** Opening Given data block **

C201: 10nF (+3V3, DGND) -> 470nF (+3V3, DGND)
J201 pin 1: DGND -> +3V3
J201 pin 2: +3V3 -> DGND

** Closing Given data block **
** Opening Given data block **

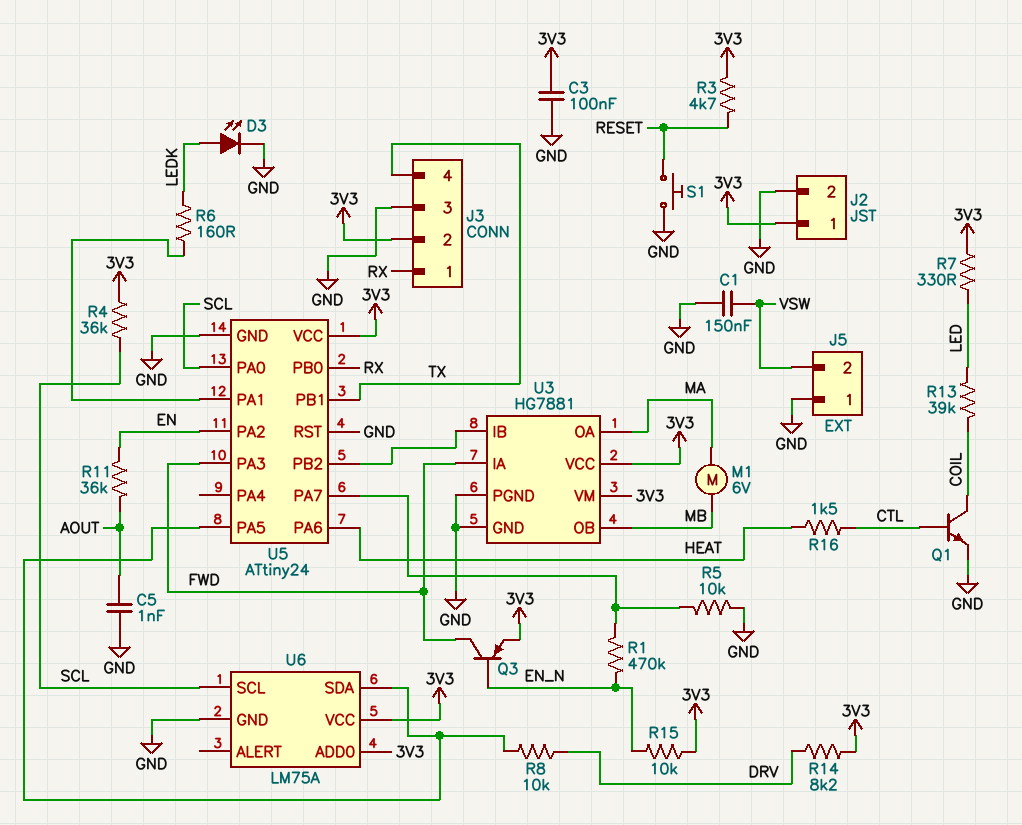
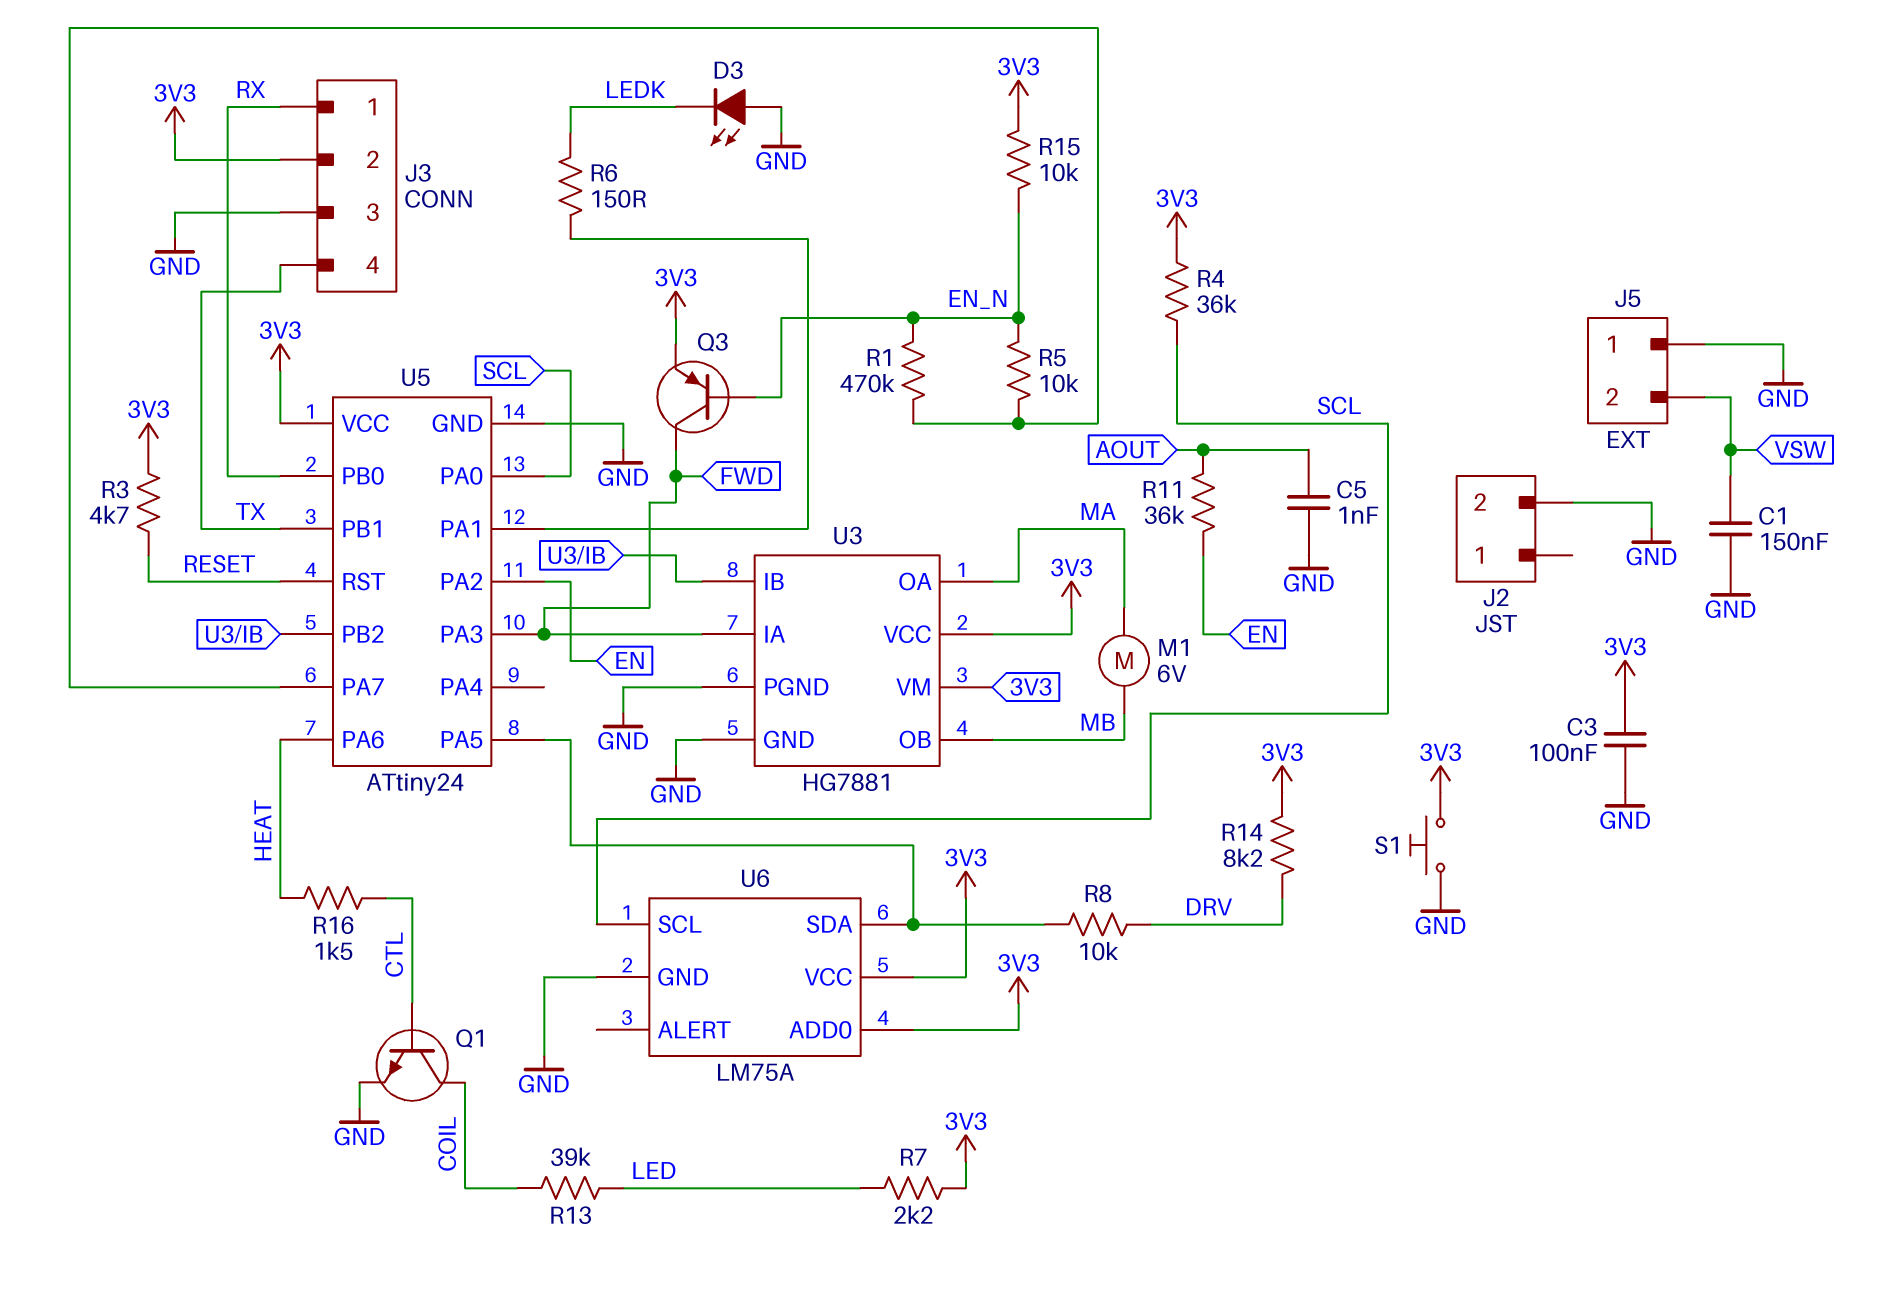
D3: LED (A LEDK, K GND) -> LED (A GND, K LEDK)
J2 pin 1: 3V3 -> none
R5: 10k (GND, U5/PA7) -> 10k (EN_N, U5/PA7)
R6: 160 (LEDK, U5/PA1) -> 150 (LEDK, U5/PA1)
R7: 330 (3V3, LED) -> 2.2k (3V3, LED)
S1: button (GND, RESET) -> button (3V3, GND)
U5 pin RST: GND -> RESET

** Closing Given data block **

▸ **Work to complete**: Report every line from the listing above where the string "LEDK" can be found.

▸ **Completed exercise**:
D3: LED (A LEDK, K GND) -> LED (A GND, K LEDK)
R6: 160 (LEDK, U5/PA1) -> 150 (LEDK, U5/PA1)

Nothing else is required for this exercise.